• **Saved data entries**

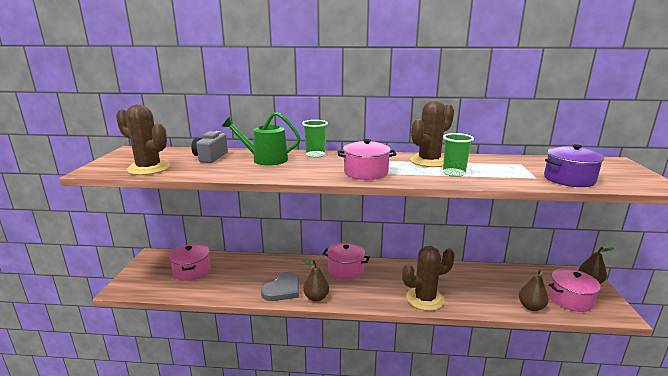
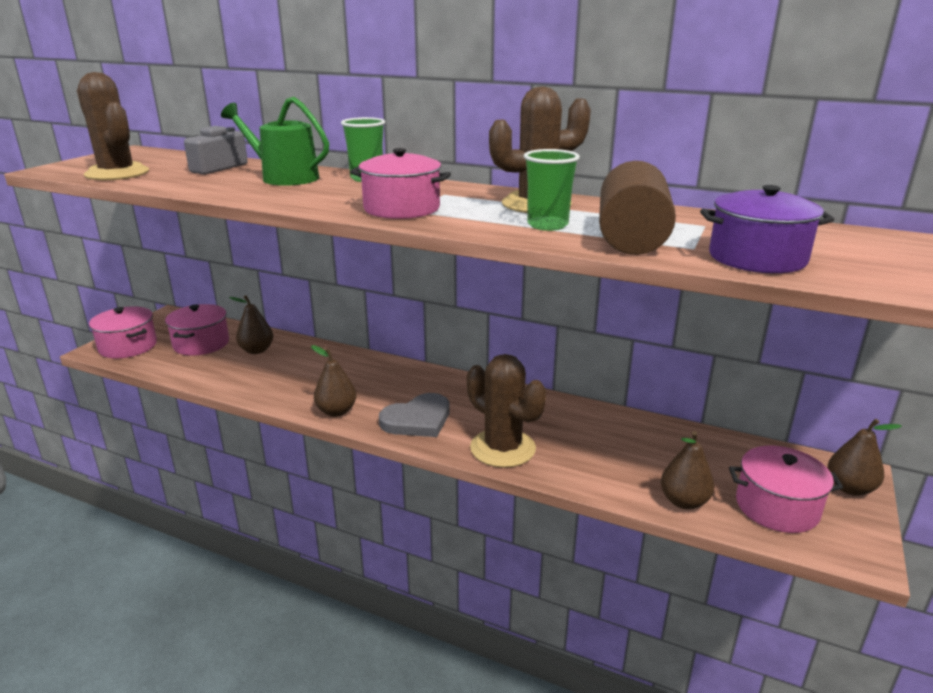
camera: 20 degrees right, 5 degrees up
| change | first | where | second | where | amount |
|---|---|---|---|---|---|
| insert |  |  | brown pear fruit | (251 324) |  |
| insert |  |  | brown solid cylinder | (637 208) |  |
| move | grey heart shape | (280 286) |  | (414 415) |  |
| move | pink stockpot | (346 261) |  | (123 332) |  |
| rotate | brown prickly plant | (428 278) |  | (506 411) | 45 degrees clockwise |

• **ACTIVITY**
Once you find the line containing "move | pink", copy it and every line after it through the end of the records, exactly as they stand.

• **EXERCISE OUTPUT**
| move | pink stockpot | (346 261) |  | (123 332) |  |
| rotate | brown prickly plant | (428 278) |  | (506 411) | 45 degrees clockwise |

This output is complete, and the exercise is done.